START Records provided

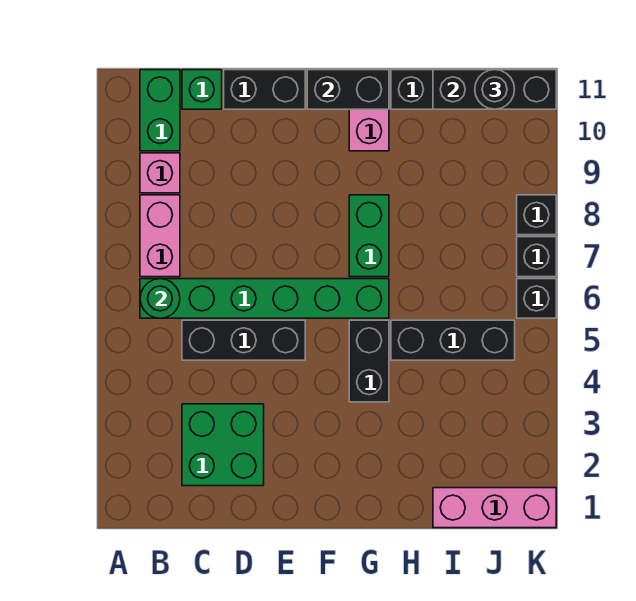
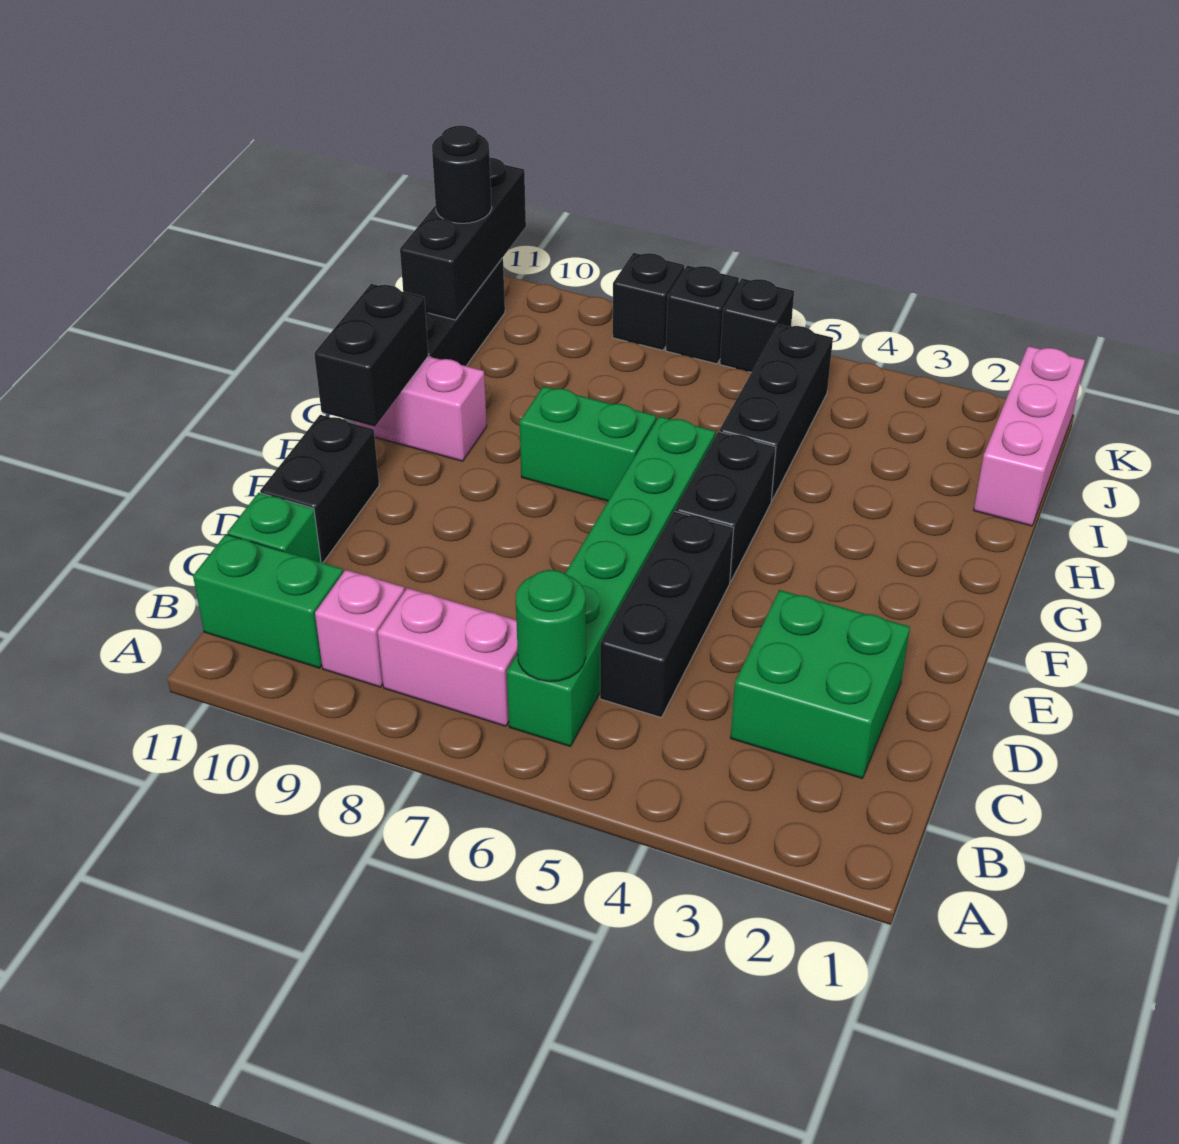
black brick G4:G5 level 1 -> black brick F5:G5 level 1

END Records provided
START Records provided

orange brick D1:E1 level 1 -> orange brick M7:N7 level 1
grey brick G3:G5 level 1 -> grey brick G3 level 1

END Records provided
START Records provided

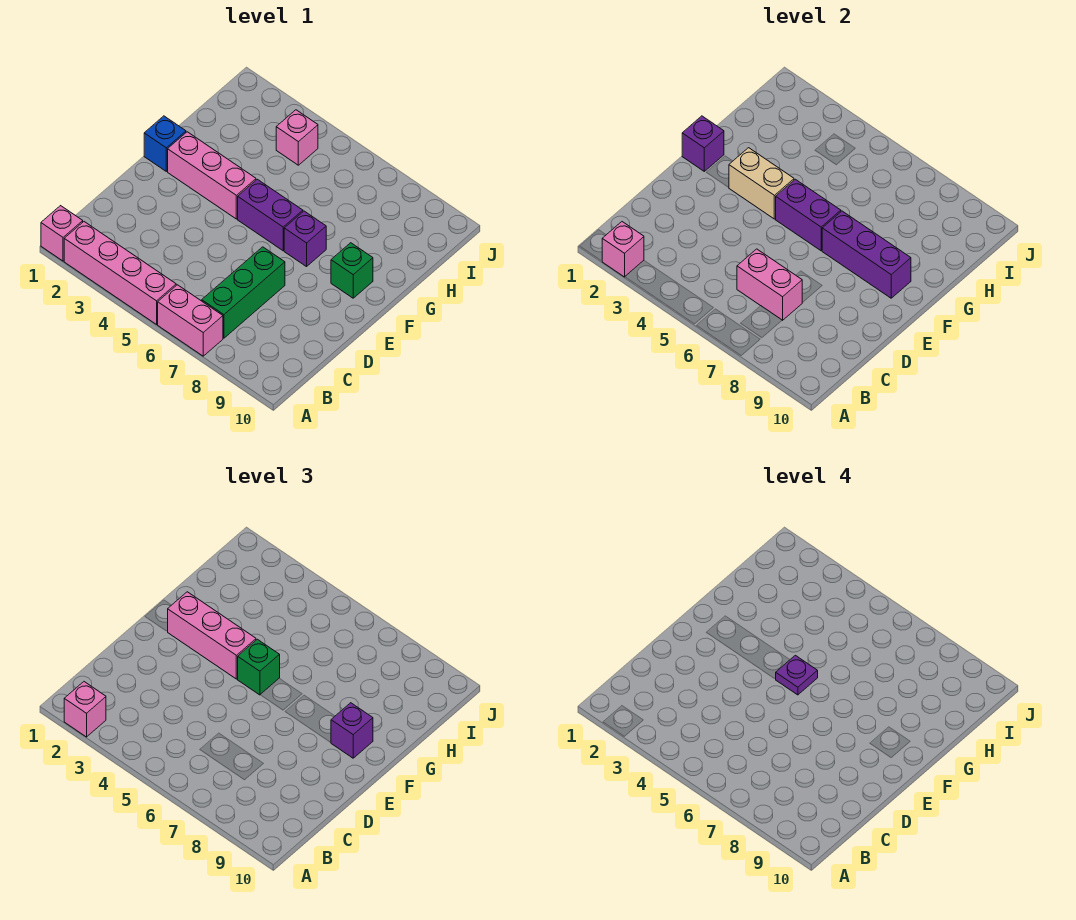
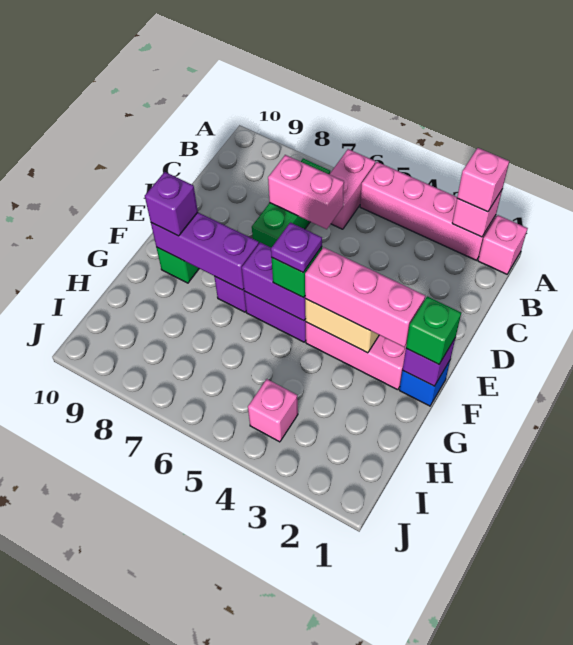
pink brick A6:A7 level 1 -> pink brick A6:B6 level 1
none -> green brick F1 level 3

END Records provided

Among the records above, extract exactly the lines from the line with "orange brick D1:E1" to the line with "grey brick G3:G5", both lines included, and leave out the rest.

__Problem solution__:
orange brick D1:E1 level 1 -> orange brick M7:N7 level 1
grey brick G3:G5 level 1 -> grey brick G3 level 1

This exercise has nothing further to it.